→ Directions for this task
Copy out the entries below exactly as they stand, but only from the line containing "- aqua boat 625,180,702,260" through the line containing "potted plant 388,78,466,178".

→ Source information
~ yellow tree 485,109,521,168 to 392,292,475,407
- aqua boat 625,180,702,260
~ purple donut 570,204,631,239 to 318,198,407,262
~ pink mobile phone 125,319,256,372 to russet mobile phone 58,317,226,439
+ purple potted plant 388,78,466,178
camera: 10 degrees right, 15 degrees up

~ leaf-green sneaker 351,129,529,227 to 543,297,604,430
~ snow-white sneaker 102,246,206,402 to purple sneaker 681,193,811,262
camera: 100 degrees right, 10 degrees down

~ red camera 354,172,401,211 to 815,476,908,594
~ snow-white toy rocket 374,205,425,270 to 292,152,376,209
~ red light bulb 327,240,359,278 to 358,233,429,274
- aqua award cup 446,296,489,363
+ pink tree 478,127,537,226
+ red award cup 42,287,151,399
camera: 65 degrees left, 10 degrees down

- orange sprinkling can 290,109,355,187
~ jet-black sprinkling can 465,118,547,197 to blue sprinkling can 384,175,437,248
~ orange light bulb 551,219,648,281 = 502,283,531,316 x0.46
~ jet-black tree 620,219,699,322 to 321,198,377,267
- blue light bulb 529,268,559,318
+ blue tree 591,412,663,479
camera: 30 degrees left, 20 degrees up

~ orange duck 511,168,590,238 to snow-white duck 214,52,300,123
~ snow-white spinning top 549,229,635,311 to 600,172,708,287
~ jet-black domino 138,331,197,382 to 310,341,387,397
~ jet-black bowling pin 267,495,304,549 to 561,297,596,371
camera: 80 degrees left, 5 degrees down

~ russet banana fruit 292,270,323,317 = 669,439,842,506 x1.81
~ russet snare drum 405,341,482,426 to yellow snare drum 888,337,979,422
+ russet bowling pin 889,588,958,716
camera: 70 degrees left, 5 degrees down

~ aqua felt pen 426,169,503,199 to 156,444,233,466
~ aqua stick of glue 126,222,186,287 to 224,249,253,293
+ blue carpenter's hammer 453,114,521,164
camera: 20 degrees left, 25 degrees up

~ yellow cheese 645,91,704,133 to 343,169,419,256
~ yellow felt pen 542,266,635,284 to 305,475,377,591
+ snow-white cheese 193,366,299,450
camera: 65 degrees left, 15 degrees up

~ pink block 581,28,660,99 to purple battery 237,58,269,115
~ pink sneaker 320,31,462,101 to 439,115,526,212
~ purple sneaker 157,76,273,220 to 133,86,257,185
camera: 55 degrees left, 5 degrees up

→ Solution for this task
- aqua boat 625,180,702,260
~ purple donut 570,204,631,239 to 318,198,407,262
~ pink mobile phone 125,319,256,372 to russet mobile phone 58,317,226,439
+ purple potted plant 388,78,466,178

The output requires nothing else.